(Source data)

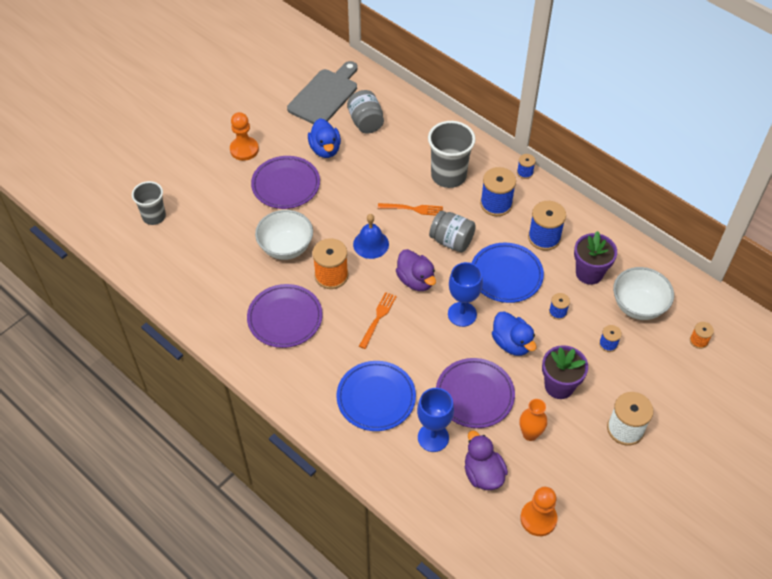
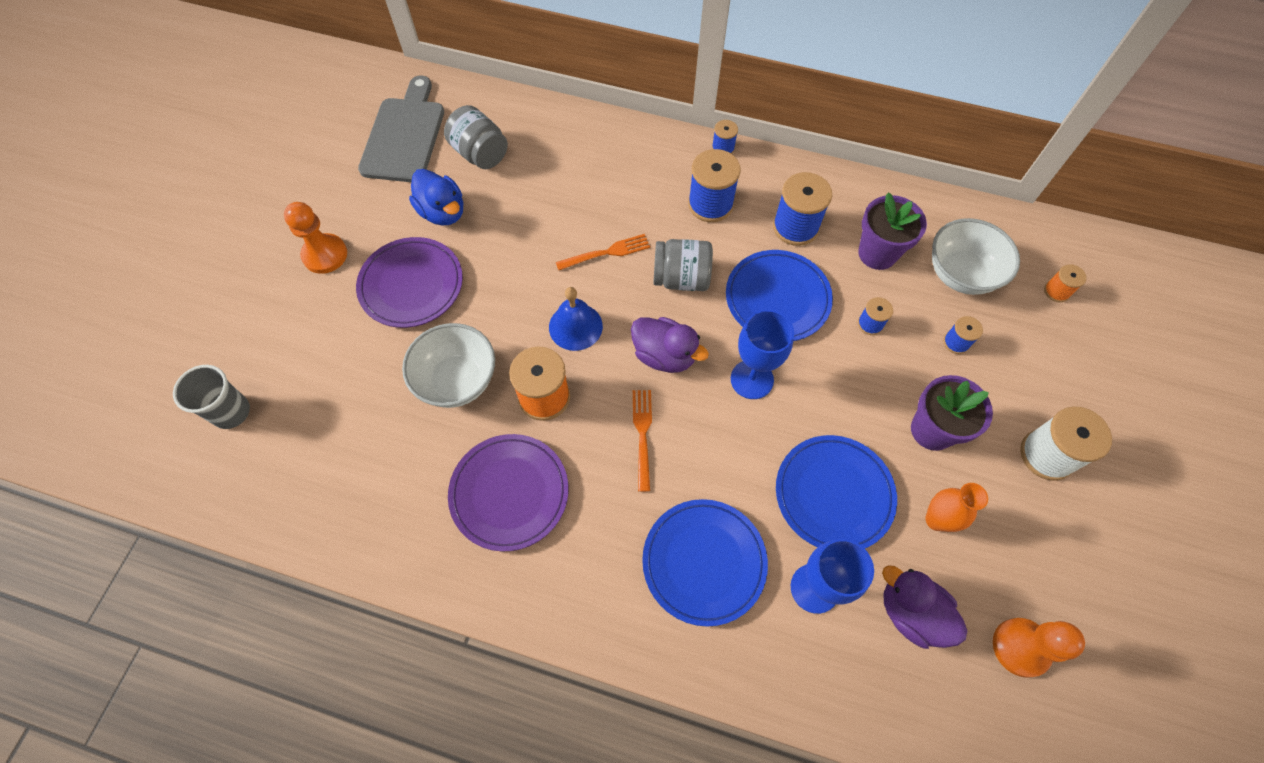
camera: 25 degrees left, 10 degrees up
(448, 175) = (628, 188): grey cup -> none
(474, 395) = (833, 494): purple plate -> blue plate
(512, 343) = (838, 394): blue duck -> none

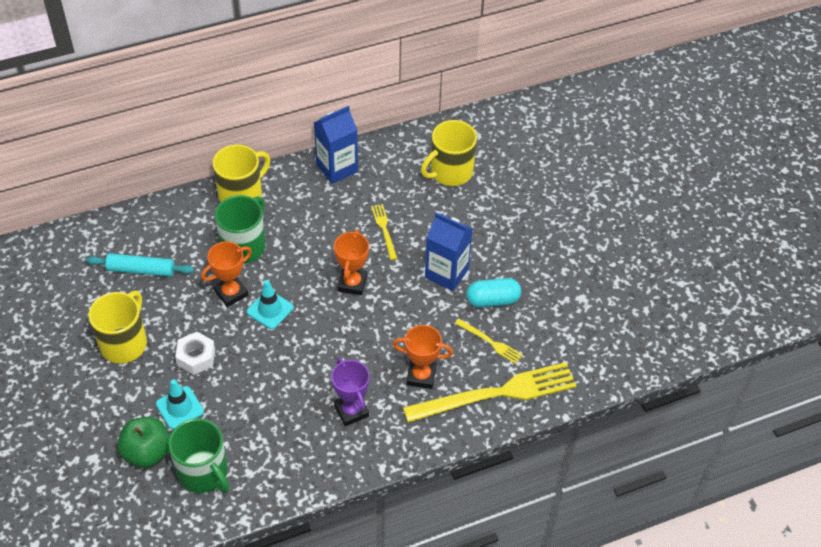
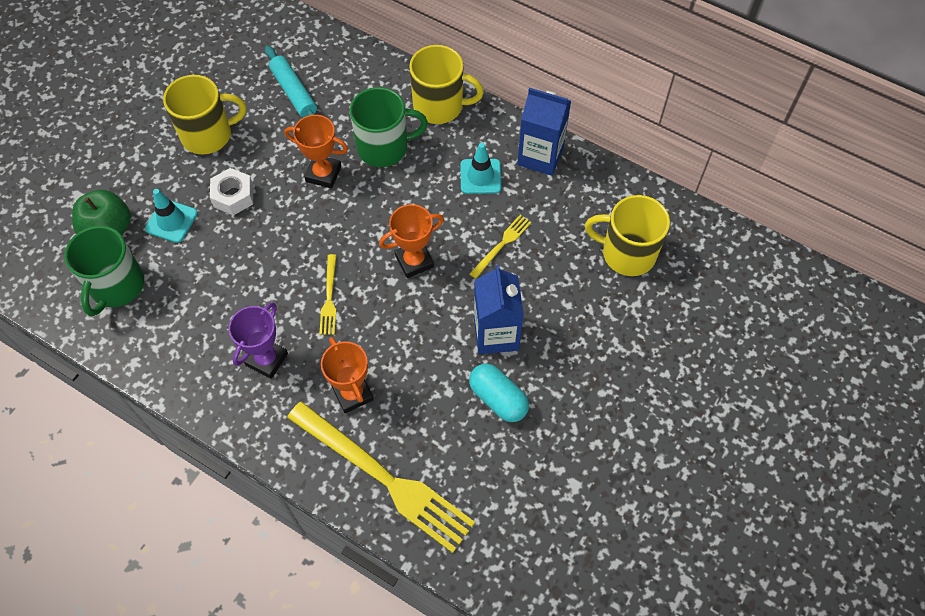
camera: 55 degrees right, 10 degrees up
(270, 310) = (329, 216): turquoise traffic cone -> turquoise traffic cone (480, 176)
(490, 342) = (443, 430): yellow fork -> yellow fork (329, 298)

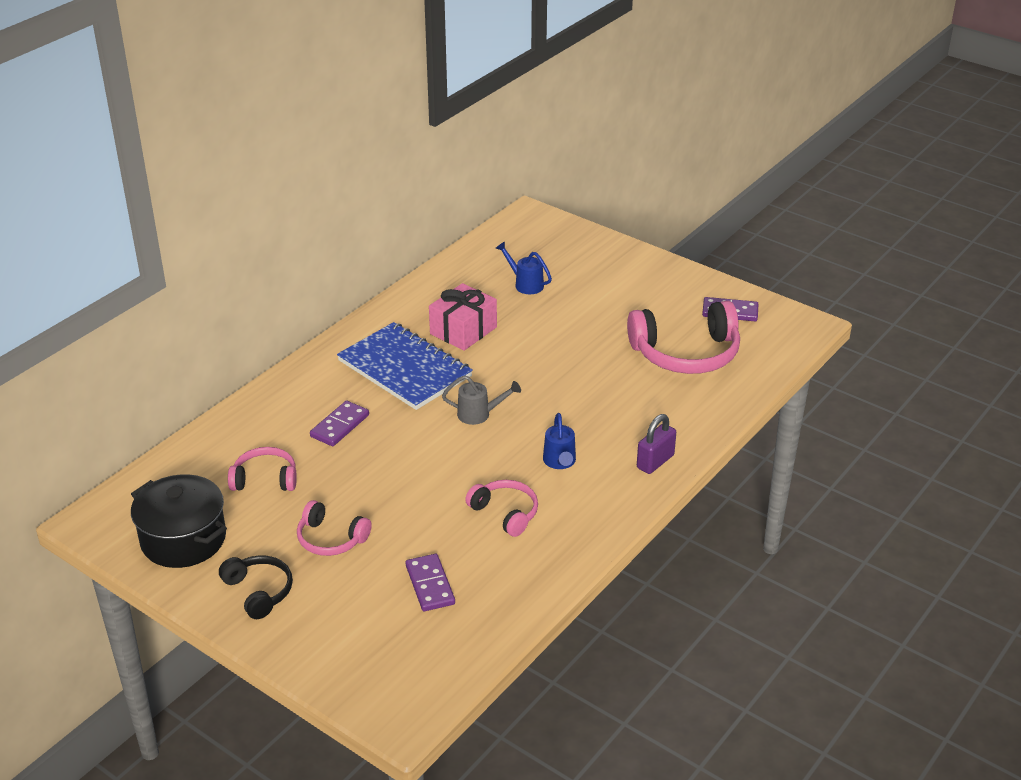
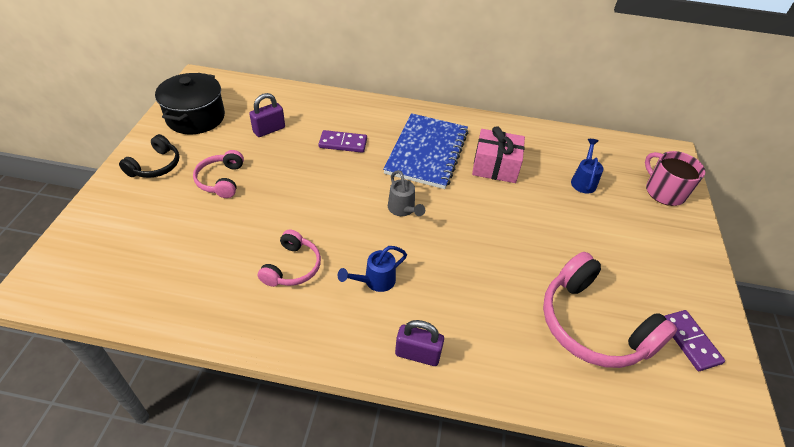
camera: 60 degrees right, 10 degrees up
(265, 479) = (269, 130): pink headphones -> purple padlock
(430, 585) = (189, 250): purple domino -> none
(573, 244) = (664, 191): none -> pink mug

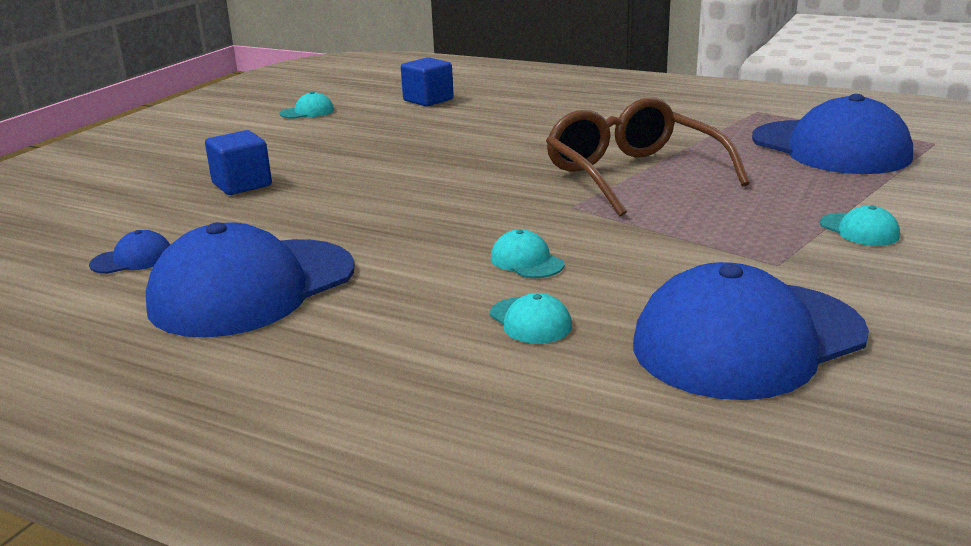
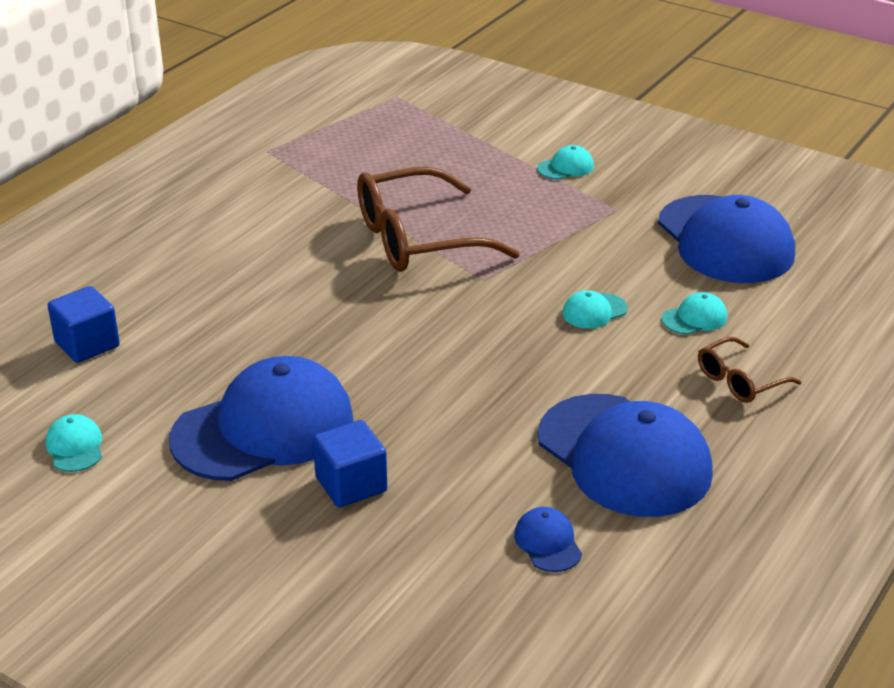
camera: 85 degrees left, 10 degrees up
(390, 353) = (739, 381): none -> brown glasses
(830, 148) = (390, 140): blue cap -> blue cap (264, 429)

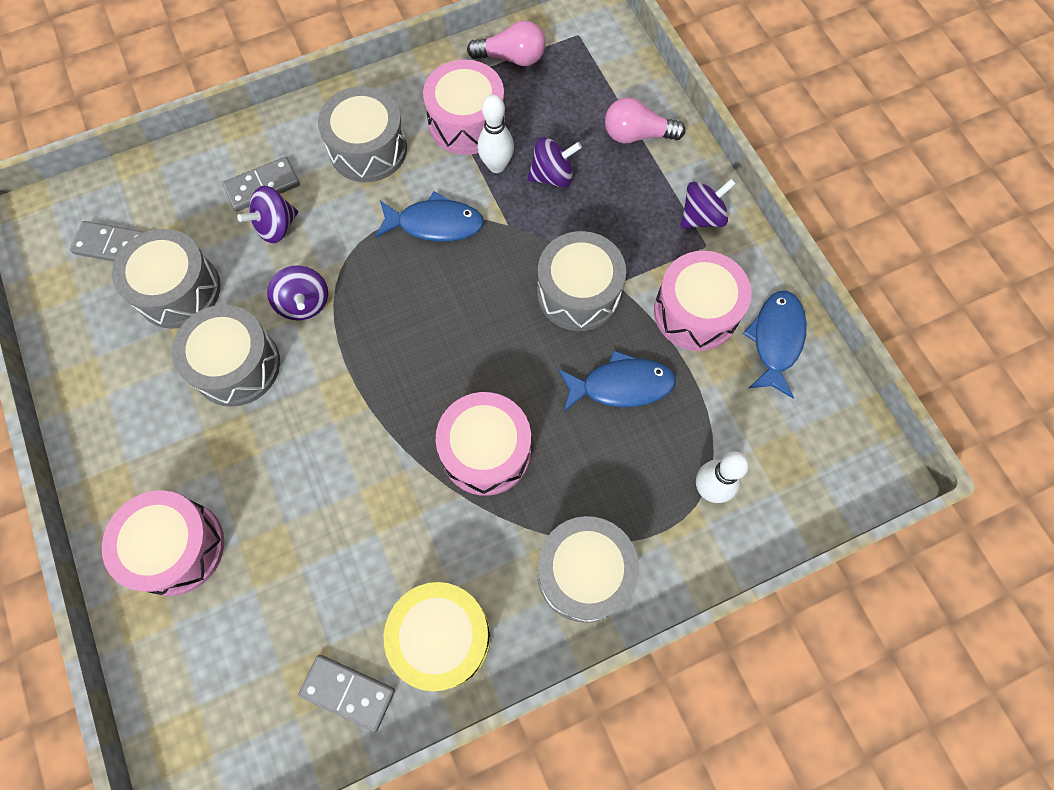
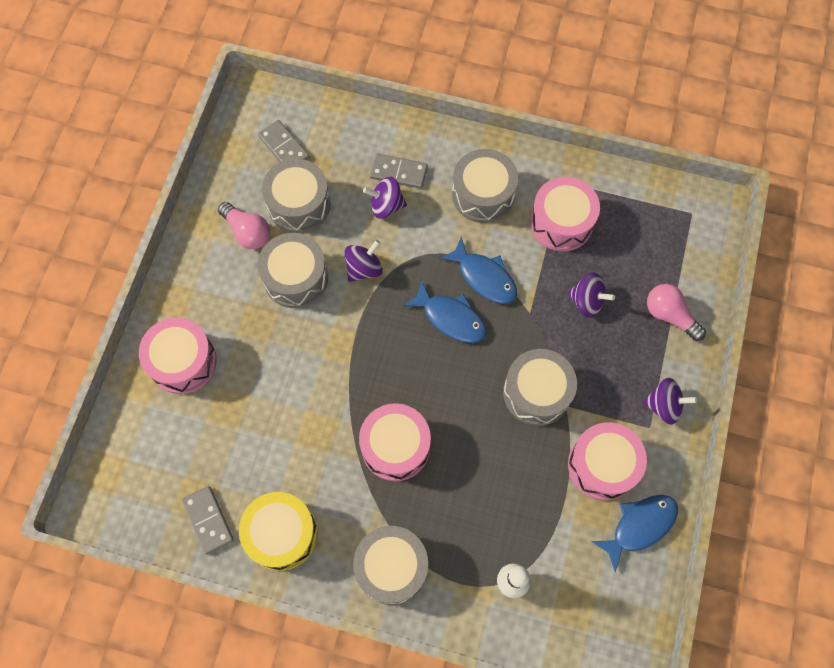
camera: 40 degrees right, 0 degrees up
(304, 303) = (364, 268): purple spinning top -> purple spinning top turned 150 degrees counterclockwise
(496, 165) = (556, 267): white bowling pin -> none
(511, 58) = (630, 198): pink light bulb -> pink light bulb (247, 232)
(621, 385) = (512, 473): blue fish -> blue fish (450, 318)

Task instructions — Write out, exactly and with nothing added, every line from the one that holds "(448, 175) = (628, 188): grey cup -> none" to the end of the entries above; pictures stay out.

Your solution —
(448, 175) = (628, 188): grey cup -> none
(474, 395) = (833, 494): purple plate -> blue plate
(512, 343) = (838, 394): blue duck -> none

camera: 55 degrees right, 10 degrees up
(270, 310) = (329, 216): turquoise traffic cone -> turquoise traffic cone (480, 176)
(490, 342) = (443, 430): yellow fork -> yellow fork (329, 298)

camera: 60 degrees right, 10 degrees up
(265, 479) = (269, 130): pink headphones -> purple padlock
(430, 585) = (189, 250): purple domino -> none
(573, 244) = (664, 191): none -> pink mug

camera: 85 degrees left, 10 degrees up
(390, 353) = (739, 381): none -> brown glasses
(830, 148) = (390, 140): blue cap -> blue cap (264, 429)

camera: 40 degrees right, 0 degrees up
(304, 303) = (364, 268): purple spinning top -> purple spinning top turned 150 degrees counterclockwise
(496, 165) = (556, 267): white bowling pin -> none
(511, 58) = (630, 198): pink light bulb -> pink light bulb (247, 232)
(621, 385) = (512, 473): blue fish -> blue fish (450, 318)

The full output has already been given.